*Task objective*:
Update the records below by replacing every "semicircle" with "half circle". Leave everything else unchanged.
### Exercise materials ###
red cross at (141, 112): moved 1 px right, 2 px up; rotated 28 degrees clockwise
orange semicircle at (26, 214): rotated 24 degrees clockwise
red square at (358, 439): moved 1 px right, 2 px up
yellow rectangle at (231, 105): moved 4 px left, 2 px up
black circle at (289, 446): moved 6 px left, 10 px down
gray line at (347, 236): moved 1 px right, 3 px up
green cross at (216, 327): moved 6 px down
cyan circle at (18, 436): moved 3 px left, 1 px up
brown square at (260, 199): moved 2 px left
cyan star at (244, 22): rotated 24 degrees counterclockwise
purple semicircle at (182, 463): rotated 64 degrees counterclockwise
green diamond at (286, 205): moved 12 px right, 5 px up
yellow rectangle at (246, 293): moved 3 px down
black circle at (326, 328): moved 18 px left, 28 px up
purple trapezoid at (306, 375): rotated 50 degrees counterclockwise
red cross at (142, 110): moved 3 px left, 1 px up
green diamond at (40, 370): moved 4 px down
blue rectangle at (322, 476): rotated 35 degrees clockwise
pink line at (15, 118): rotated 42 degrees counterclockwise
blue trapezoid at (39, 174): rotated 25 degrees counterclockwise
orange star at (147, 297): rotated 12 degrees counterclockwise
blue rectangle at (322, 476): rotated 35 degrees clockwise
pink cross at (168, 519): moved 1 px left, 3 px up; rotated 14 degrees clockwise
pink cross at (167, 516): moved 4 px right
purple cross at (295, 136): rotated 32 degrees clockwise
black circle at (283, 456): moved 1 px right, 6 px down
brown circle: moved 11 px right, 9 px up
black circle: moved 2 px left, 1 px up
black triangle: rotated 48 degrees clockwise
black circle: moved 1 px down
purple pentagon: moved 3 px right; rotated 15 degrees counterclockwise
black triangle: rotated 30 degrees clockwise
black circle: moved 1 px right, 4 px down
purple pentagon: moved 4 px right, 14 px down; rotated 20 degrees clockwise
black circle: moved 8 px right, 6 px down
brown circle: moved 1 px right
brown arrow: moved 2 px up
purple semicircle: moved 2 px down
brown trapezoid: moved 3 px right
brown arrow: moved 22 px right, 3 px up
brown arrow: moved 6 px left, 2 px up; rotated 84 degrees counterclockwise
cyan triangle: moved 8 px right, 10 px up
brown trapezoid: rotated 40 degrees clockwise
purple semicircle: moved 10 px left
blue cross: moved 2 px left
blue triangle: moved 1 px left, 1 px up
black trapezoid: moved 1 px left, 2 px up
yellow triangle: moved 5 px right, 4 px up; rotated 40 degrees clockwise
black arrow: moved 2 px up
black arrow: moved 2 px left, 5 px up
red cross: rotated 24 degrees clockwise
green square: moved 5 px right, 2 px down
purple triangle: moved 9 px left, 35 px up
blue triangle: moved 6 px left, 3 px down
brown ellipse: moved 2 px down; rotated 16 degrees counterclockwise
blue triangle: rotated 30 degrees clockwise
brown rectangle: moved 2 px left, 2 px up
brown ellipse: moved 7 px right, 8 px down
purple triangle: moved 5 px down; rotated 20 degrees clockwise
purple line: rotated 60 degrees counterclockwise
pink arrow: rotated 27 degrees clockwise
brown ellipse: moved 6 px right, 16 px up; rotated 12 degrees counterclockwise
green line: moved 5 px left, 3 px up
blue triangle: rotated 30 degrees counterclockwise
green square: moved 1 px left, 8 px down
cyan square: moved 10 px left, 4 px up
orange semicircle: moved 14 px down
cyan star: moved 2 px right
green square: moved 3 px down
###
*Completed task*:
red cross at (141, 112): moved 1 px right, 2 px up; rotated 28 degrees clockwise
orange half circle at (26, 214): rotated 24 degrees clockwise
red square at (358, 439): moved 1 px right, 2 px up
yellow rectangle at (231, 105): moved 4 px left, 2 px up
black circle at (289, 446): moved 6 px left, 10 px down
gray line at (347, 236): moved 1 px right, 3 px up
green cross at (216, 327): moved 6 px down
cyan circle at (18, 436): moved 3 px left, 1 px up
brown square at (260, 199): moved 2 px left
cyan star at (244, 22): rotated 24 degrees counterclockwise
purple half circle at (182, 463): rotated 64 degrees counterclockwise
green diamond at (286, 205): moved 12 px right, 5 px up
yellow rectangle at (246, 293): moved 3 px down
black circle at (326, 328): moved 18 px left, 28 px up
purple trapezoid at (306, 375): rotated 50 degrees counterclockwise
red cross at (142, 110): moved 3 px left, 1 px up
green diamond at (40, 370): moved 4 px down
blue rectangle at (322, 476): rotated 35 degrees clockwise
pink line at (15, 118): rotated 42 degrees counterclockwise
blue trapezoid at (39, 174): rotated 25 degrees counterclockwise
orange star at (147, 297): rotated 12 degrees counterclockwise
blue rectangle at (322, 476): rotated 35 degrees clockwise
pink cross at (168, 519): moved 1 px left, 3 px up; rotated 14 degrees clockwise
pink cross at (167, 516): moved 4 px right
purple cross at (295, 136): rotated 32 degrees clockwise
black circle at (283, 456): moved 1 px right, 6 px down
brown circle: moved 11 px right, 9 px up
black circle: moved 2 px left, 1 px up
black triangle: rotated 48 degrees clockwise
black circle: moved 1 px down
purple pentagon: moved 3 px right; rotated 15 degrees counterclockwise
black triangle: rotated 30 degrees clockwise
black circle: moved 1 px right, 4 px down
purple pentagon: moved 4 px right, 14 px down; rotated 20 degrees clockwise
black circle: moved 8 px right, 6 px down
brown circle: moved 1 px right
brown arrow: moved 2 px up
purple half circle: moved 2 px down
brown trapezoid: moved 3 px right
brown arrow: moved 22 px right, 3 px up
brown arrow: moved 6 px left, 2 px up; rotated 84 degrees counterclockwise
cyan triangle: moved 8 px right, 10 px up
brown trapezoid: rotated 40 degrees clockwise
purple half circle: moved 10 px left
blue cross: moved 2 px left
blue triangle: moved 1 px left, 1 px up
black trapezoid: moved 1 px left, 2 px up
yellow triangle: moved 5 px right, 4 px up; rotated 40 degrees clockwise
black arrow: moved 2 px up
black arrow: moved 2 px left, 5 px up
red cross: rotated 24 degrees clockwise
green square: moved 5 px right, 2 px down
purple triangle: moved 9 px left, 35 px up
blue triangle: moved 6 px left, 3 px down
brown ellipse: moved 2 px down; rotated 16 degrees counterclockwise
blue triangle: rotated 30 degrees clockwise
brown rectangle: moved 2 px left, 2 px up
brown ellipse: moved 7 px right, 8 px down
purple triangle: moved 5 px down; rotated 20 degrees clockwise
purple line: rotated 60 degrees counterclockwise
pink arrow: rotated 27 degrees clockwise
brown ellipse: moved 6 px right, 16 px up; rotated 12 degrees counterclockwise
green line: moved 5 px left, 3 px up
blue triangle: rotated 30 degrees counterclockwise
green square: moved 1 px left, 8 px down
cyan square: moved 10 px left, 4 px up
orange half circle: moved 14 px down
cyan star: moved 2 px right
green square: moved 3 px down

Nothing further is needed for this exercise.